# WHAT THE EXERCISE ASKS:
Reprint the lines below as they are, minus the pictures.

# RECORDED DATA:
:::

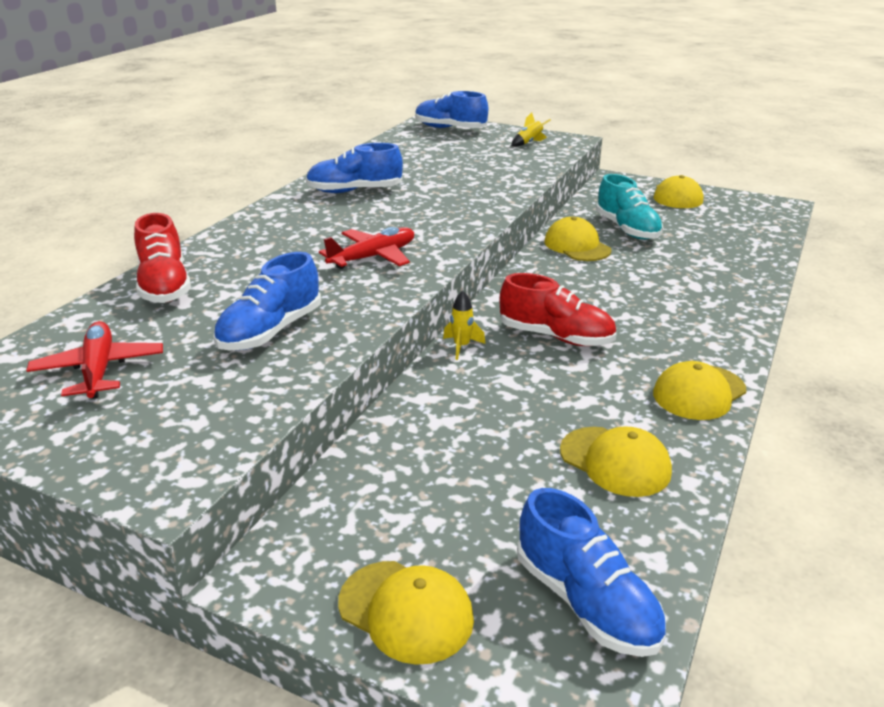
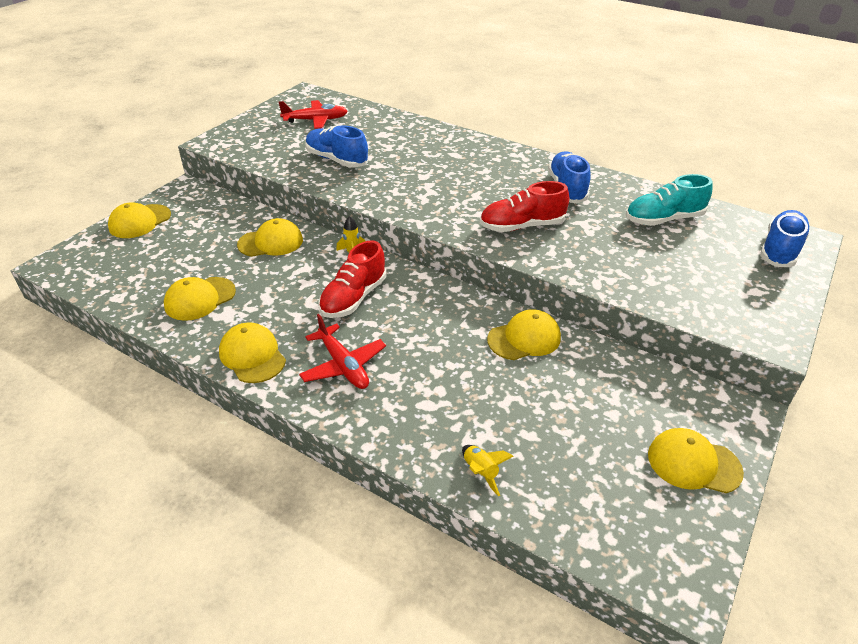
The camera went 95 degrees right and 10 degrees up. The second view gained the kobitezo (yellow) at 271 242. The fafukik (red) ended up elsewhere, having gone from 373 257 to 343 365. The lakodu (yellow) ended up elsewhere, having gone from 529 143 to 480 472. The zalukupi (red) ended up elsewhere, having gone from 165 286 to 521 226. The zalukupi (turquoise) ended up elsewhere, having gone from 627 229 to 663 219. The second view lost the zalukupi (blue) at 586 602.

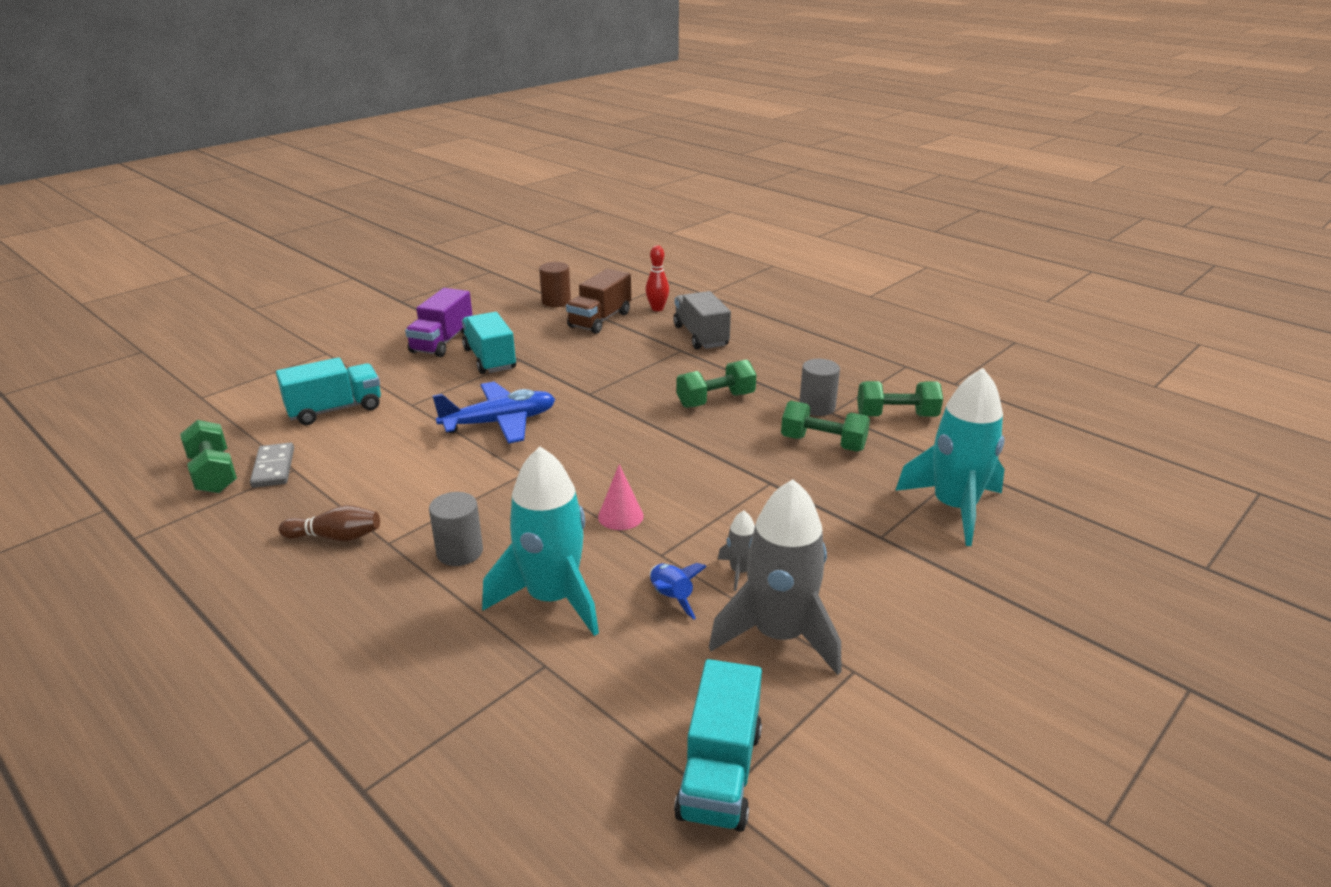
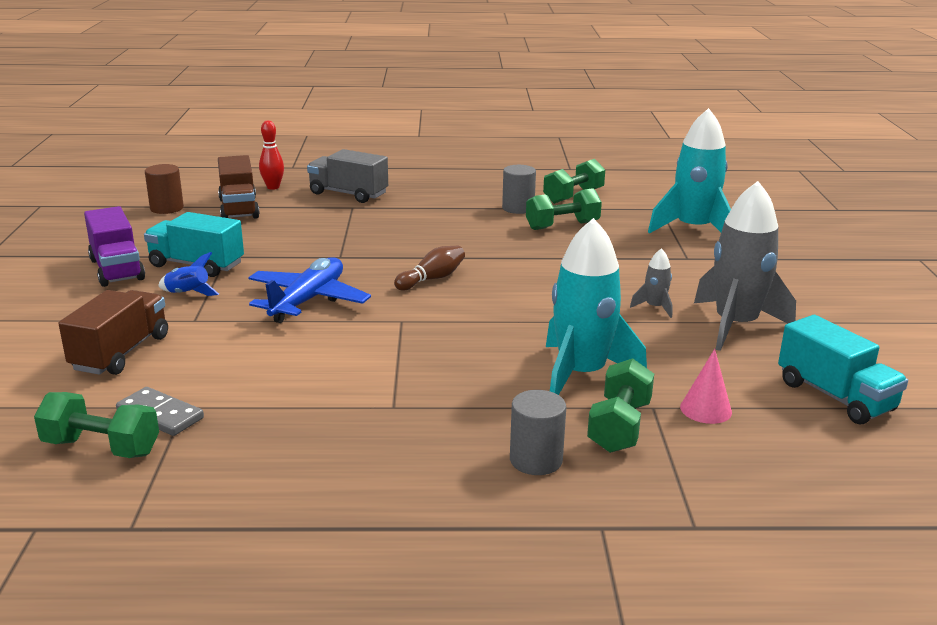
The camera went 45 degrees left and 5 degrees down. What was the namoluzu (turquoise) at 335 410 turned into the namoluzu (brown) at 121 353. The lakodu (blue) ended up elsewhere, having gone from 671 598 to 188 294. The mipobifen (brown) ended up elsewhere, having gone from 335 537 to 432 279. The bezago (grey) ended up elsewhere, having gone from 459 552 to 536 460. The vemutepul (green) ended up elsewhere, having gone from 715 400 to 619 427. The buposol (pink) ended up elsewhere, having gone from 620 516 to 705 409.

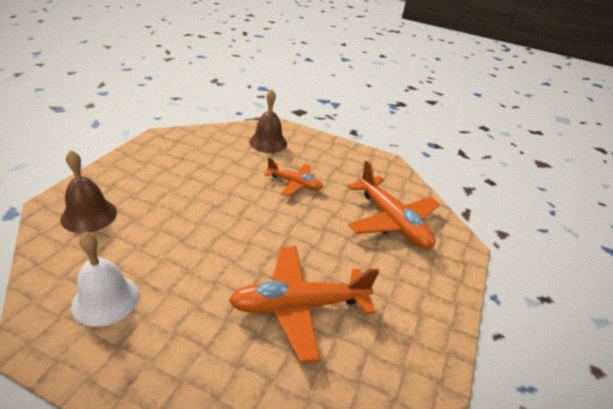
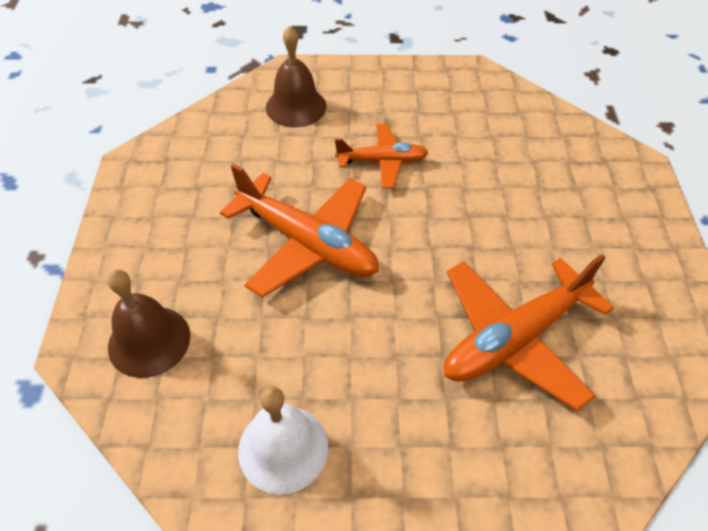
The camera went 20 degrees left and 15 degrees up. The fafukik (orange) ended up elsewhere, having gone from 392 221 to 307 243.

:::

# RESPONSE:
The camera went 95 degrees right and 10 degrees up. The second view gained the kobitezo (yellow) at 271 242. The fafukik (red) ended up elsewhere, having gone from 373 257 to 343 365. The lakodu (yellow) ended up elsewhere, having gone from 529 143 to 480 472. The zalukupi (red) ended up elsewhere, having gone from 165 286 to 521 226. The zalukupi (turquoise) ended up elsewhere, having gone from 627 229 to 663 219. The second view lost the zalukupi (blue) at 586 602.

The camera went 45 degrees left and 5 degrees down. What was the namoluzu (turquoise) at 335 410 turned into the namoluzu (brown) at 121 353. The lakodu (blue) ended up elsewhere, having gone from 671 598 to 188 294. The mipobifen (brown) ended up elsewhere, having gone from 335 537 to 432 279. The bezago (grey) ended up elsewhere, having gone from 459 552 to 536 460. The vemutepul (green) ended up elsewhere, having gone from 715 400 to 619 427. The buposol (pink) ended up elsewhere, having gone from 620 516 to 705 409.

The camera went 20 degrees left and 15 degrees up. The fafukik (orange) ended up elsewhere, having gone from 392 221 to 307 243.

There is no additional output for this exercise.